#### What this task involves:
Exactly repeat all the records below, omitting the images they hold.
────────────────────────────────────────
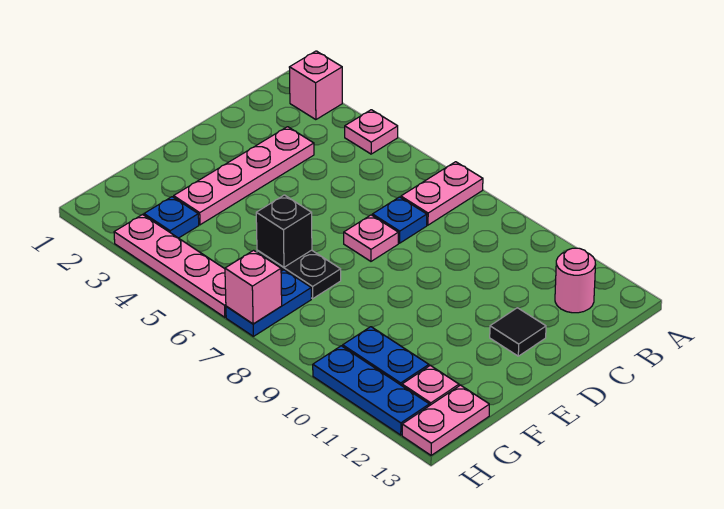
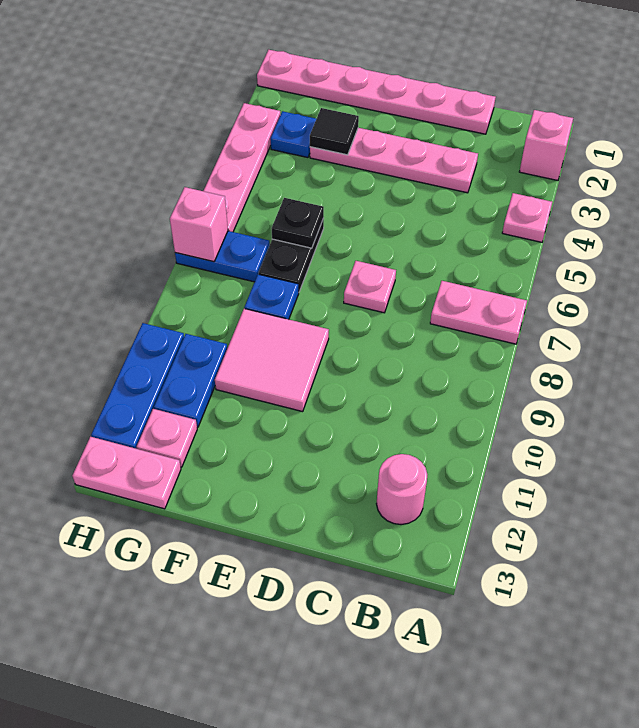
none -> pink 1x6 plate [257,50,496,134]
blue 1x1 plate [372,197,427,243] -> blue 1x1 plate moved to [244,274,299,319]
black 1x1 tile [490,308,546,356] -> black 1x1 tile moved to [310,108,359,155]
none -> pink 2x2 tile [215,309,329,412]
black 1x1 brick [256,195,312,267] -> black 1x1 plate [272,198,324,248]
────────────────────────────────────────
#### Answer area:
none -> pink 1x6 plate [257,50,496,134]
blue 1x1 plate [372,197,427,243] -> blue 1x1 plate moved to [244,274,299,319]
black 1x1 tile [490,308,546,356] -> black 1x1 tile moved to [310,108,359,155]
none -> pink 2x2 tile [215,309,329,412]
black 1x1 brick [256,195,312,267] -> black 1x1 plate [272,198,324,248]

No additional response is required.